TASK DESCRIPTION: Would you return, word for word, the lines of the data below from the line with "green brick D2:F2" through the line with "tan brick D3", and no others?

----

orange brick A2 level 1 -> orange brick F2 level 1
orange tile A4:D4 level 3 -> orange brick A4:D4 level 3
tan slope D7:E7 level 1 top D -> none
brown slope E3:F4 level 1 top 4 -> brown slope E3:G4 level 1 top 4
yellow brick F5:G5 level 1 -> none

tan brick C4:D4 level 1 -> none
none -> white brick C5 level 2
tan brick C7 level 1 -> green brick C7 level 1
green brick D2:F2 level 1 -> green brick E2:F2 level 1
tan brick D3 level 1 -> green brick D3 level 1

----

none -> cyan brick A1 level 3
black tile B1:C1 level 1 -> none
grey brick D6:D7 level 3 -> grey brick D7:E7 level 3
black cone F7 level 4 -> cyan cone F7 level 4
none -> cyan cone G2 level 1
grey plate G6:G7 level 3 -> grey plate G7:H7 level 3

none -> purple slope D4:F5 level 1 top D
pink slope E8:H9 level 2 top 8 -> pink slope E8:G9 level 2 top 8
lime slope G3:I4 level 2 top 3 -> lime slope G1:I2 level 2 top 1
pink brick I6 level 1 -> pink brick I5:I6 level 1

----

TASK RESULT:
green brick D2:F2 level 1 -> green brick E2:F2 level 1
tan brick D3 level 1 -> green brick D3 level 1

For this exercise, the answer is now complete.